** Provided data follows **
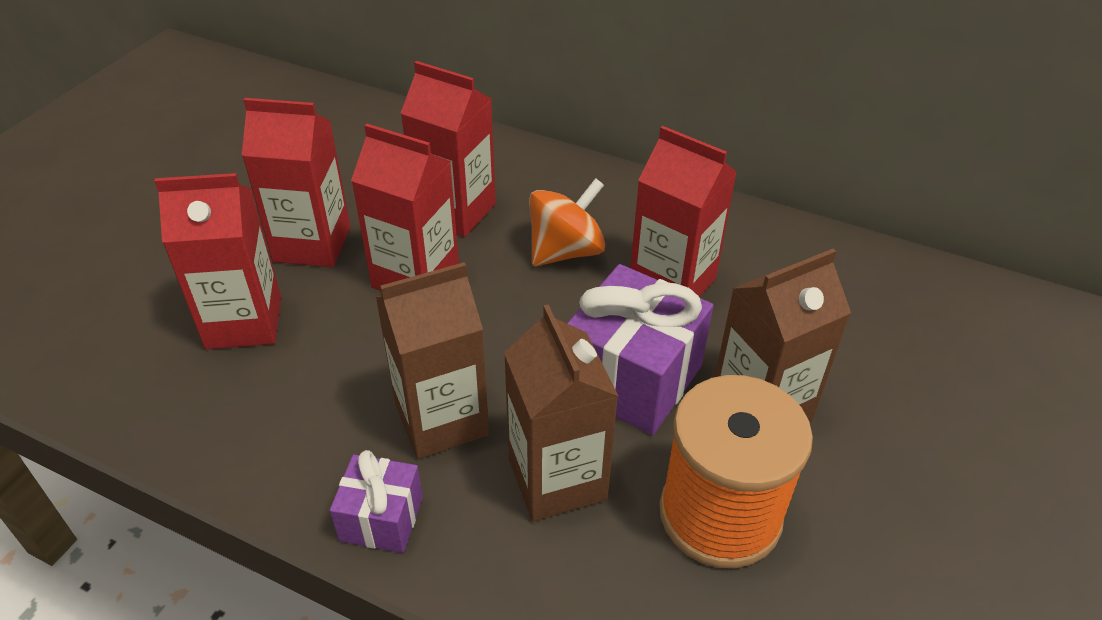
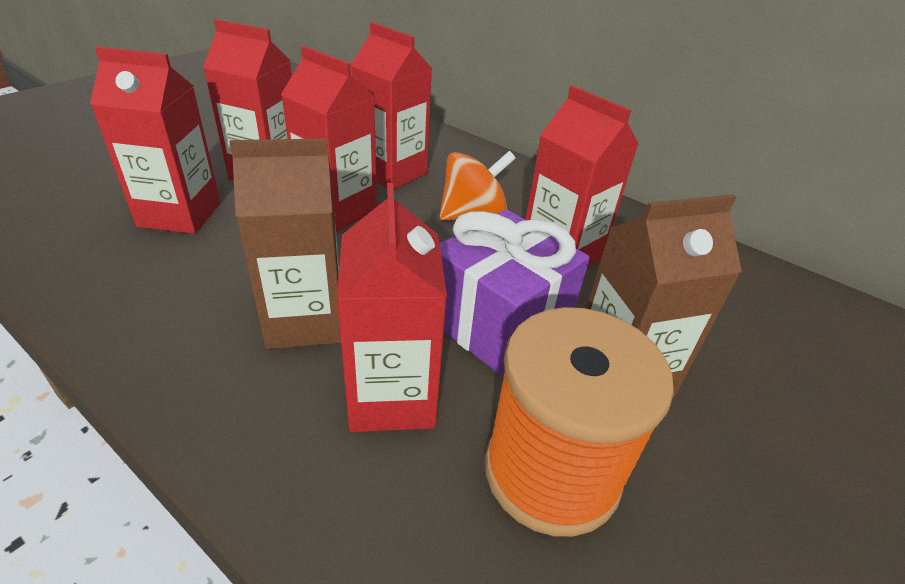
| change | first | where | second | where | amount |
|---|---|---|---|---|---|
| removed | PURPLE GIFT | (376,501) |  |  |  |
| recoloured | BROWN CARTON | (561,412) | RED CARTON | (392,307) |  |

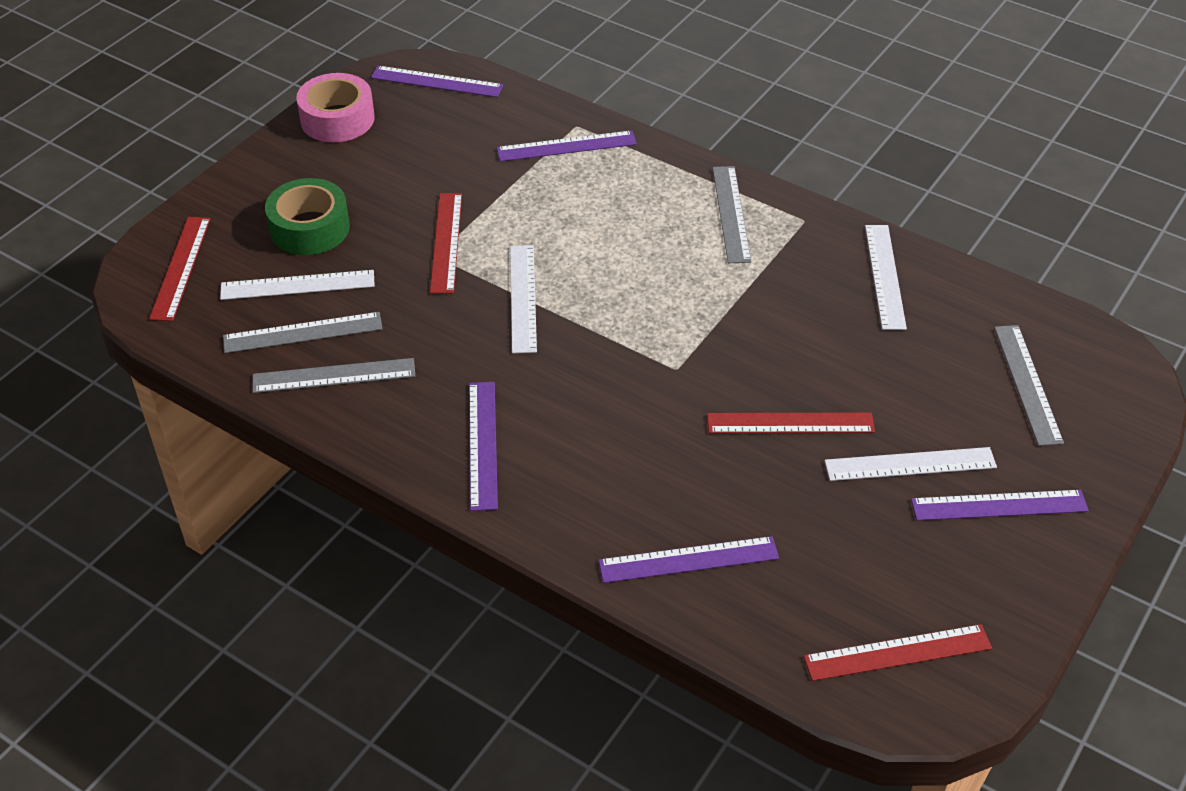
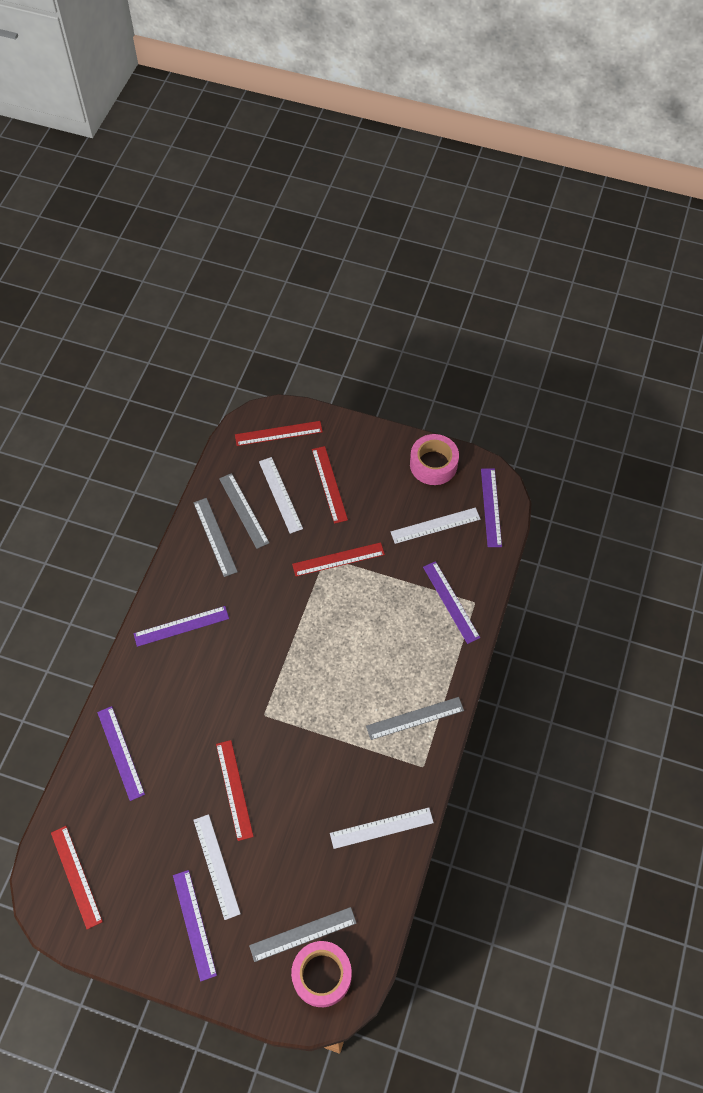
| change | first | where | second | where | amount |
|---|---|---|---|---|---|
| replaced | GREEN TAPE | (307,216) | RED RULER | (330,485) |  |
| moved | WHITE RULER | (523,299) |  | (435,525) |  |
| added |  |  | PINK TAPE | (321,974) |  |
** End of Provided data **
◆ Problem to work on: Leave out the pictures, then repeat the listing above exactly from its first line to the line with "removed | PURPLE", inclusive.

◆ Response:
| change | first | where | second | where | amount |
|---|---|---|---|---|---|
| removed | PURPLE GIFT | (376,501) |  |  |  |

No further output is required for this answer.